Exercise instructions = Starting with the line containing "STEPPER pin IN1: D3 -> A5" and going on through the line containing "HALL2 pin OUT: 5 -> 10", return the lines of the data below exactly, and only those.
+===+
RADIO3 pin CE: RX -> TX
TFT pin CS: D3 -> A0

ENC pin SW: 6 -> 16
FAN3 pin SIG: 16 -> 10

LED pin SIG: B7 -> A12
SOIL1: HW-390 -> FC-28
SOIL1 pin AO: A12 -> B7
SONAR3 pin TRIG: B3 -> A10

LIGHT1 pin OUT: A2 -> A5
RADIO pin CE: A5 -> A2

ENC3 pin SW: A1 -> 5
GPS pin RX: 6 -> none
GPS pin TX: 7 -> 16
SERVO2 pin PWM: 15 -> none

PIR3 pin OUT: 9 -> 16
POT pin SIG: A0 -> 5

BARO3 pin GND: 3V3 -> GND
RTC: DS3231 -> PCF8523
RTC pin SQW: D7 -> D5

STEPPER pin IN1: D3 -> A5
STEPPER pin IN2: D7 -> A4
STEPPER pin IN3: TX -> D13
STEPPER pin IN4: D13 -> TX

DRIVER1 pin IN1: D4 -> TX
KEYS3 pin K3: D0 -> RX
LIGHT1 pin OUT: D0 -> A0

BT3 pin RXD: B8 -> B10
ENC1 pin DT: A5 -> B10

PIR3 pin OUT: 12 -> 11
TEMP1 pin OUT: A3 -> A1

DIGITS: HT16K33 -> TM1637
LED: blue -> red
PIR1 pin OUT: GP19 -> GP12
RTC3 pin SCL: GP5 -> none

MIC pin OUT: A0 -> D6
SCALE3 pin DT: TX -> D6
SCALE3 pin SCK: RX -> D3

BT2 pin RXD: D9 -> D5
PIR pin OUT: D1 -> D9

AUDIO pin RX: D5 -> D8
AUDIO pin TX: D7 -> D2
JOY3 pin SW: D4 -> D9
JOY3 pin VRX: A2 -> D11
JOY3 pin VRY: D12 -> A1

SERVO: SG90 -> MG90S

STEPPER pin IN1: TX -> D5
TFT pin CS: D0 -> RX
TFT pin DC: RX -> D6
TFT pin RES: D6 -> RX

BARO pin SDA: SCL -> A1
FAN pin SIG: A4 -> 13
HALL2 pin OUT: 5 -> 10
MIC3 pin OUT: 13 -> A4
+===+
Response to the exercise =
STEPPER pin IN1: D3 -> A5
STEPPER pin IN2: D7 -> A4
STEPPER pin IN3: TX -> D13
STEPPER pin IN4: D13 -> TX

DRIVER1 pin IN1: D4 -> TX
KEYS3 pin K3: D0 -> RX
LIGHT1 pin OUT: D0 -> A0

BT3 pin RXD: B8 -> B10
ENC1 pin DT: A5 -> B10

PIR3 pin OUT: 12 -> 11
TEMP1 pin OUT: A3 -> A1

DIGITS: HT16K33 -> TM1637
LED: blue -> red
PIR1 pin OUT: GP19 -> GP12
RTC3 pin SCL: GP5 -> none

MIC pin OUT: A0 -> D6
SCALE3 pin DT: TX -> D6
SCALE3 pin SCK: RX -> D3

BT2 pin RXD: D9 -> D5
PIR pin OUT: D1 -> D9

AUDIO pin RX: D5 -> D8
AUDIO pin TX: D7 -> D2
JOY3 pin SW: D4 -> D9
JOY3 pin VRX: A2 -> D11
JOY3 pin VRY: D12 -> A1

SERVO: SG90 -> MG90S

STEPPER pin IN1: TX -> D5
TFT pin CS: D0 -> RX
TFT pin DC: RX -> D6
TFT pin RES: D6 -> RX

BARO pin SDA: SCL -> A1
FAN pin SIG: A4 -> 13
HALL2 pin OUT: 5 -> 10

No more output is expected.